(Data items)
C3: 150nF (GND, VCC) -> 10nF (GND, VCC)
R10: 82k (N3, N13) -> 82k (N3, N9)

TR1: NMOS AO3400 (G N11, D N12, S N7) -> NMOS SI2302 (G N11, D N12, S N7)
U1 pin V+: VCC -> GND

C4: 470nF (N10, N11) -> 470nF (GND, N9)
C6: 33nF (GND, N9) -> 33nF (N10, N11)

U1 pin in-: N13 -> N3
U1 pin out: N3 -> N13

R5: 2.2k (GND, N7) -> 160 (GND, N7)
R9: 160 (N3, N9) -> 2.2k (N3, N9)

==

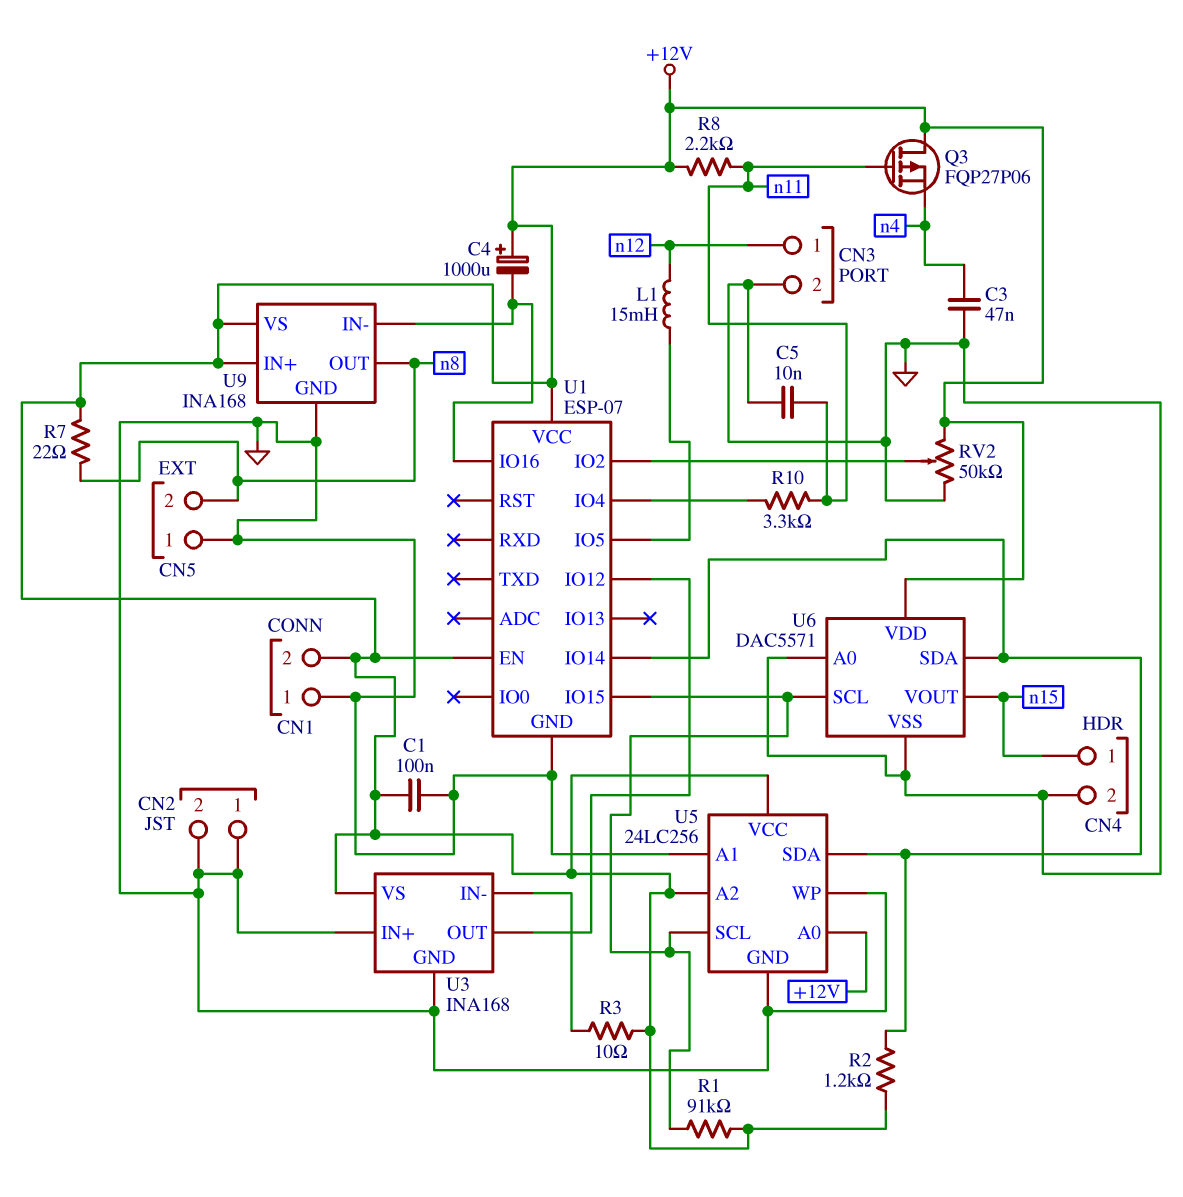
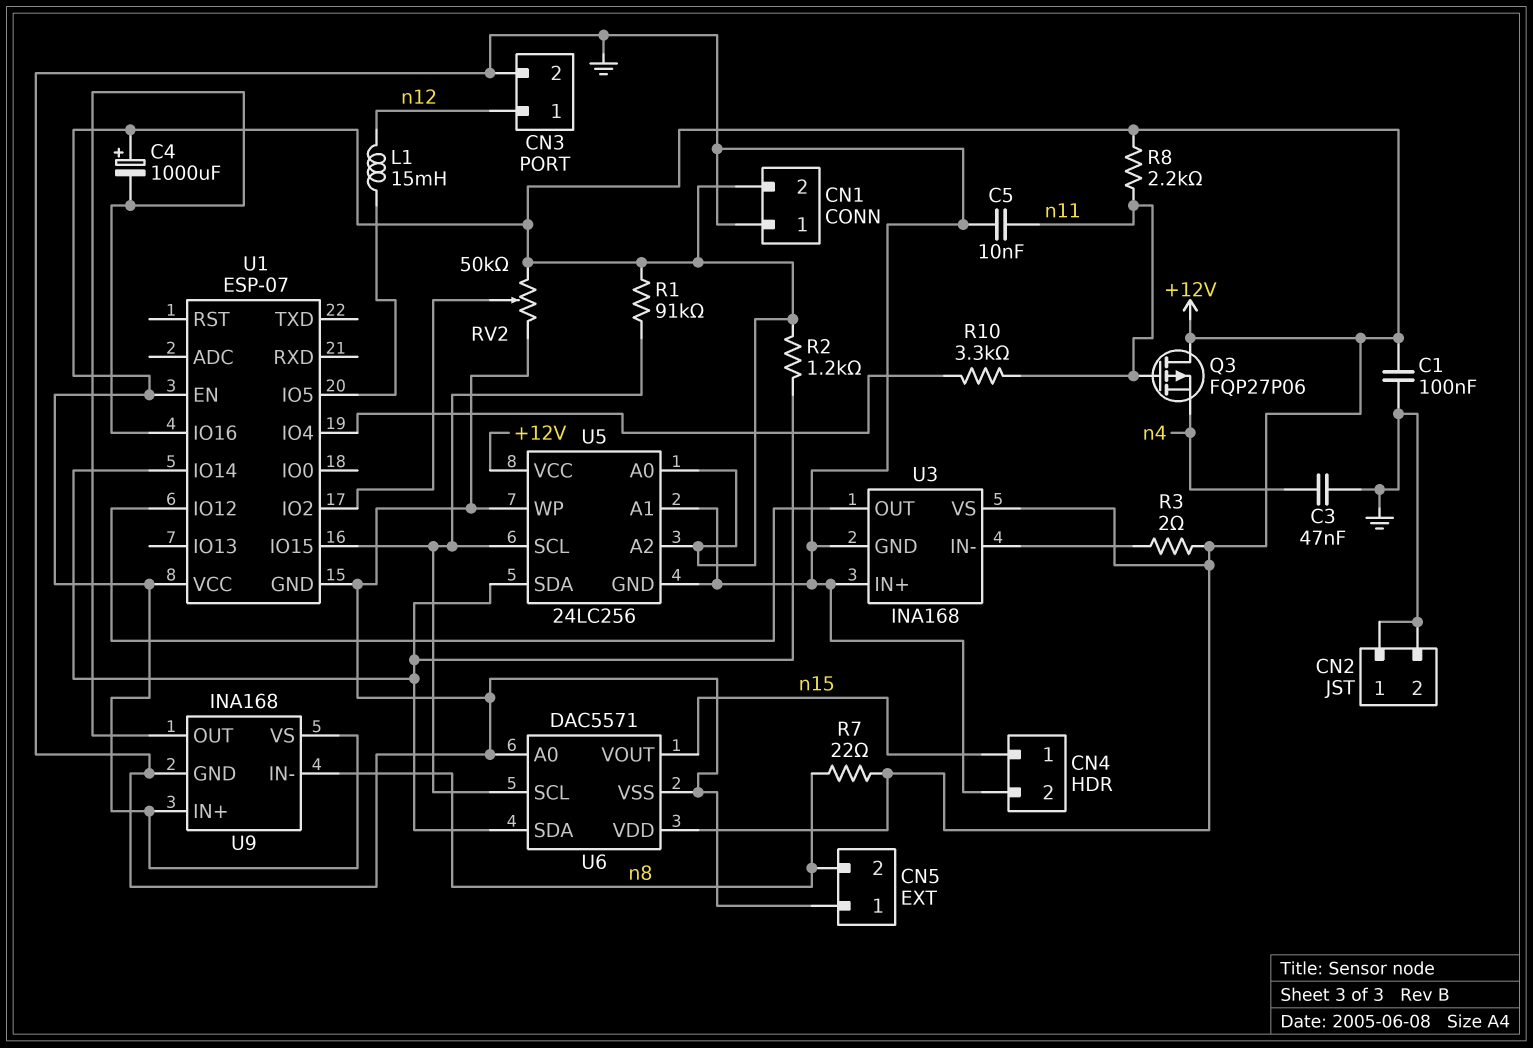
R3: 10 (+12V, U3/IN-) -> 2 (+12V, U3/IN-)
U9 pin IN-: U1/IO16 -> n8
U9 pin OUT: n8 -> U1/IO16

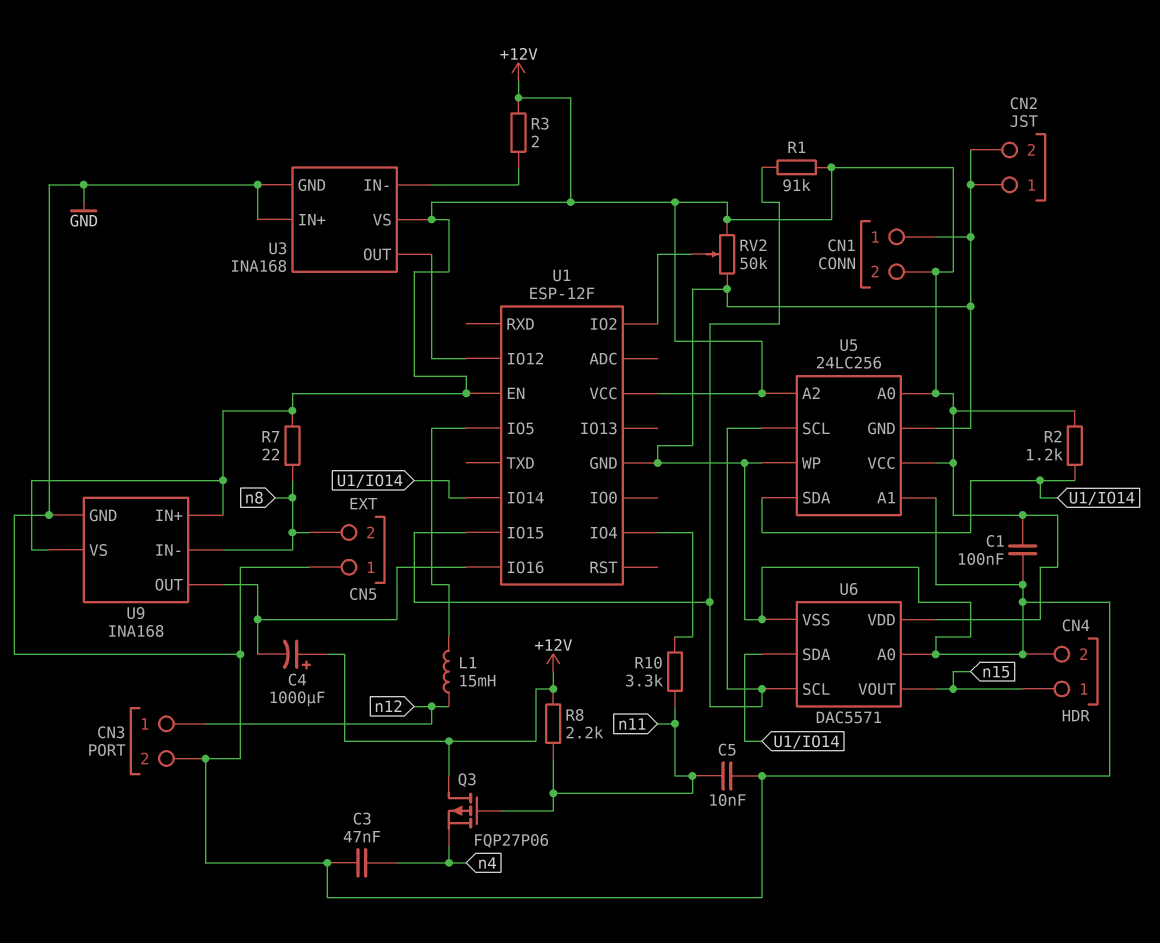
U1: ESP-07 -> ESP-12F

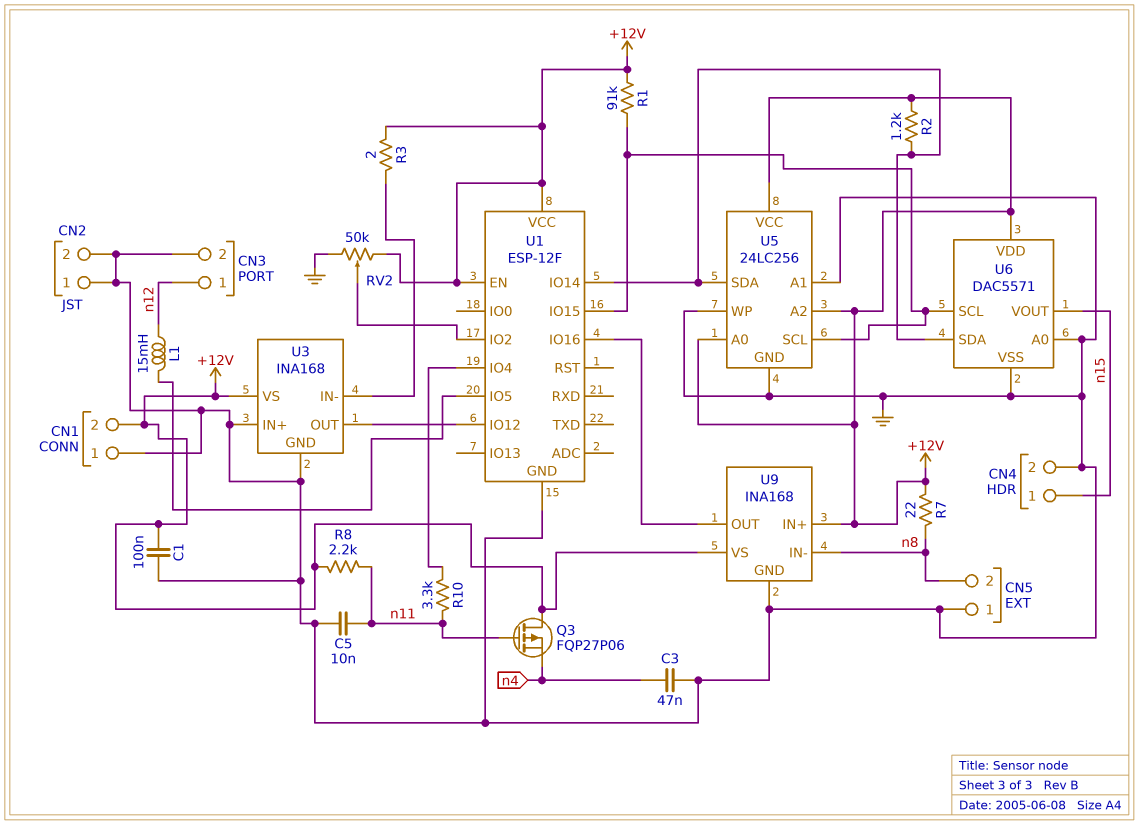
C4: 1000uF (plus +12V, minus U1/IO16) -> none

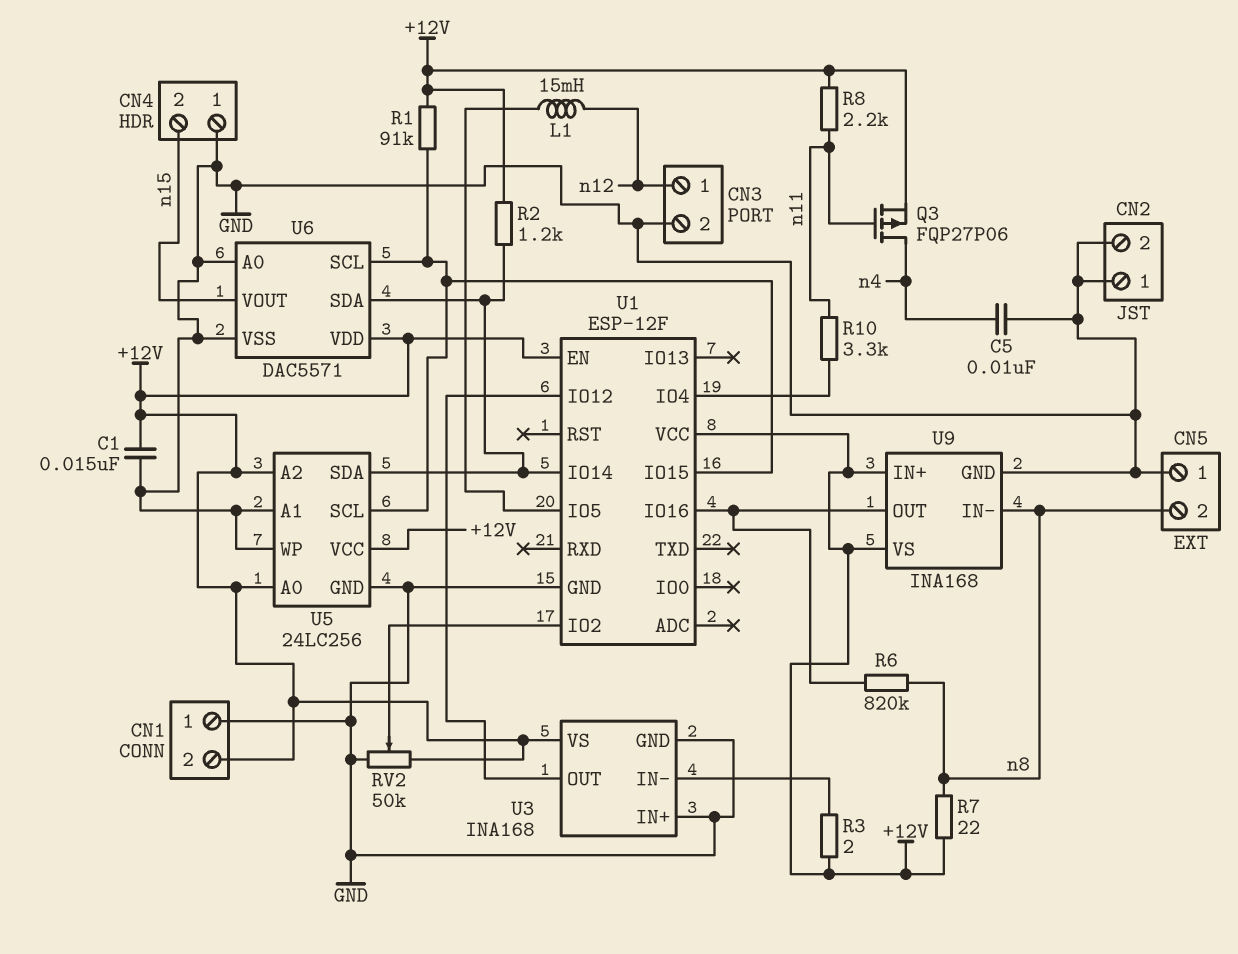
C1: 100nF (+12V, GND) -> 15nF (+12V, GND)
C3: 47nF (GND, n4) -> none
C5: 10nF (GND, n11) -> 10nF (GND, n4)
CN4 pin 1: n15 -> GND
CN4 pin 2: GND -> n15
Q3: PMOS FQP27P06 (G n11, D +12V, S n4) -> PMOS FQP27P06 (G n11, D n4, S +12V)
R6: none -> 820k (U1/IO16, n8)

- **Task to complete**: Scan the records above for the string "none", then copy each line where it turns up.

- **Response to the exercise**:
C4: 1000uF (plus +12V, minus U1/IO16) -> none
C3: 47nF (GND, n4) -> none
R6: none -> 820k (U1/IO16, n8)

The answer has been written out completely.